Segment Start: PROVIDED ENTRIES

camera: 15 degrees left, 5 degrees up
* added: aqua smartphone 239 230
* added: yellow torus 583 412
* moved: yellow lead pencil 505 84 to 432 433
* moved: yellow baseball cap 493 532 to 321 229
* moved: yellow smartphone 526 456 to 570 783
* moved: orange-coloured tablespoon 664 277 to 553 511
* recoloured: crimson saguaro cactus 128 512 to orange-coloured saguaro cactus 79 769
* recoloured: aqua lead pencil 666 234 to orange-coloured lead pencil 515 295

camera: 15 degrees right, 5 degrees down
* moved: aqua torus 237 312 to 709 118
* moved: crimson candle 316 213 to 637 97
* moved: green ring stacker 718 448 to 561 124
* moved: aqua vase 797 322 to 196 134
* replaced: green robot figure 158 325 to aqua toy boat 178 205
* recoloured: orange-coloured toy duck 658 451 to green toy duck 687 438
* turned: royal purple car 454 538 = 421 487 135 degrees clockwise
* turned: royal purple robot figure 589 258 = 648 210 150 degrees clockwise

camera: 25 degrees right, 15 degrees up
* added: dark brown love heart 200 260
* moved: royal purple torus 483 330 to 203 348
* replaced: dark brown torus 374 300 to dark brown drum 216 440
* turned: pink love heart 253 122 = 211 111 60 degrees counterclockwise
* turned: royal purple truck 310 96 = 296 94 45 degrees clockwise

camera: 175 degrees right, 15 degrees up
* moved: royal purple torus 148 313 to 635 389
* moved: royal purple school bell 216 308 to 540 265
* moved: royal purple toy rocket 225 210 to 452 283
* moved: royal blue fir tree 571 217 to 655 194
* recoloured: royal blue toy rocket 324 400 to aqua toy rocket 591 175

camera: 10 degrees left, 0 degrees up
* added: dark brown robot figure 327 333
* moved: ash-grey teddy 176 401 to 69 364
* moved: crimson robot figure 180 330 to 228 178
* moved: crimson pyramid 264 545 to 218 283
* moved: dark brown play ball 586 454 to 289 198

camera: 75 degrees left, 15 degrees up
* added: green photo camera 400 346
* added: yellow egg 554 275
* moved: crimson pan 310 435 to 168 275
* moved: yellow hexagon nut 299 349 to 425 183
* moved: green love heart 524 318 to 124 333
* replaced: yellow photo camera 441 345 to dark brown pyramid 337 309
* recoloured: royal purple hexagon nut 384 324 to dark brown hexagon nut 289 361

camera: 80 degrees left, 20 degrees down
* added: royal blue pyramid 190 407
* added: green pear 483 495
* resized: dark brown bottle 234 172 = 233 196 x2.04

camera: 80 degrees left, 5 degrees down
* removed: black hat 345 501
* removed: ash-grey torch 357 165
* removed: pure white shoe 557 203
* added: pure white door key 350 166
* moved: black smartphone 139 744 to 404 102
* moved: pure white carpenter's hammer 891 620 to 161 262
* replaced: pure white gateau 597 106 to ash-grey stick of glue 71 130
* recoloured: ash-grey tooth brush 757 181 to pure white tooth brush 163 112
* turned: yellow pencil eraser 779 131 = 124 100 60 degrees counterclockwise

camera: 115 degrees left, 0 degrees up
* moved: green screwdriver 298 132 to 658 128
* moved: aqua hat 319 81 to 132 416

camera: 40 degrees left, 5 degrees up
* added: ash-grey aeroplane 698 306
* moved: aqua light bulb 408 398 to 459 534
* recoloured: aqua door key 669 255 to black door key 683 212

Segment End: PROVIDED ENTRIES

EXERCISE INSTRUCTIONS
Within the listing above, extract exactly the lines from the line with "277 to 553 511" to the line with "cactus 79 769", the two named lines included, and no others.

OUTPUT BELOW
* moved: orange-coloured tablespoon 664 277 to 553 511
* recoloured: crimson saguaro cactus 128 512 to orange-coloured saguaro cactus 79 769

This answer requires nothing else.